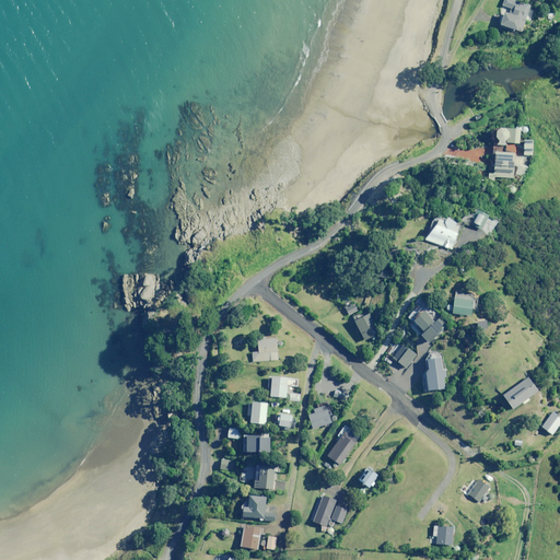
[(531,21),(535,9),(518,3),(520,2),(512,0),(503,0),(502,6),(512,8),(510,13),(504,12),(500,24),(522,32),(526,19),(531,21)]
...
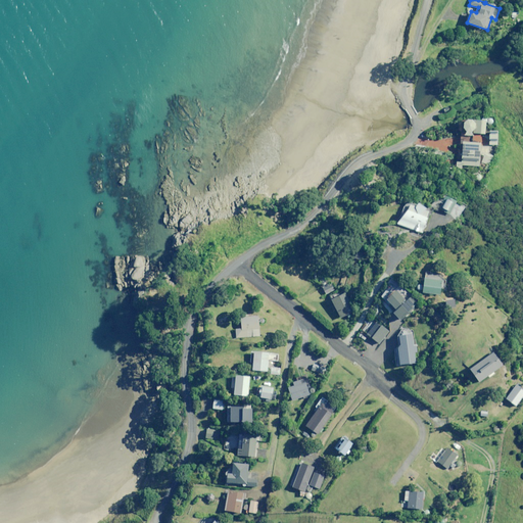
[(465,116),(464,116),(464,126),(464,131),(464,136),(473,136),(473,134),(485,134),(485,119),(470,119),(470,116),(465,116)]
--
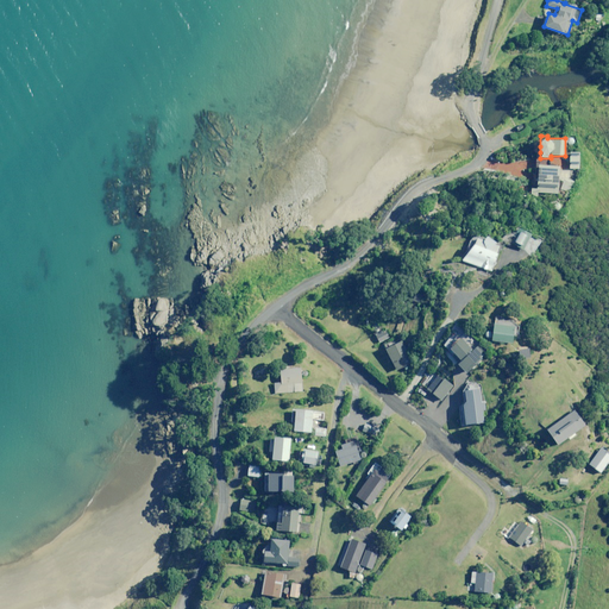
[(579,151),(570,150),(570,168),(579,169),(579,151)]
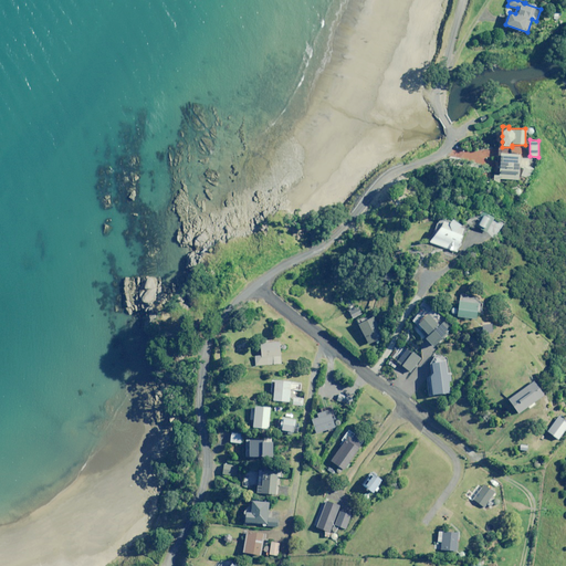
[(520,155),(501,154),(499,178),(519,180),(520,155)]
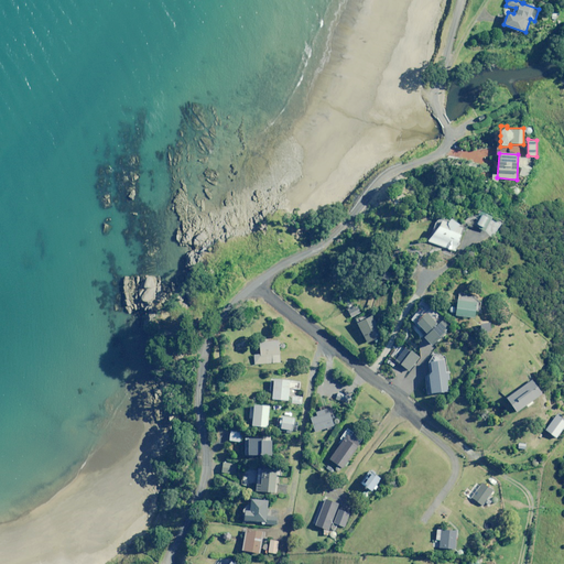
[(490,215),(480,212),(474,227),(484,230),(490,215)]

• **EXERCISE OBJECTIVE**:
Leave out every picture, and copy exactly the lines above starting at the one holding "[(520,155),(501,154),(499,178),(519,180),(520,155)]" and ending at the one holding "[(490,215),(480,212),(474,227),(484,230),(490,215)]", no more and no less.

• **OUTPUT OF THE TASK**:
[(520,155),(501,154),(499,178),(519,180),(520,155)]
[(490,215),(480,212),(474,227),(484,230),(490,215)]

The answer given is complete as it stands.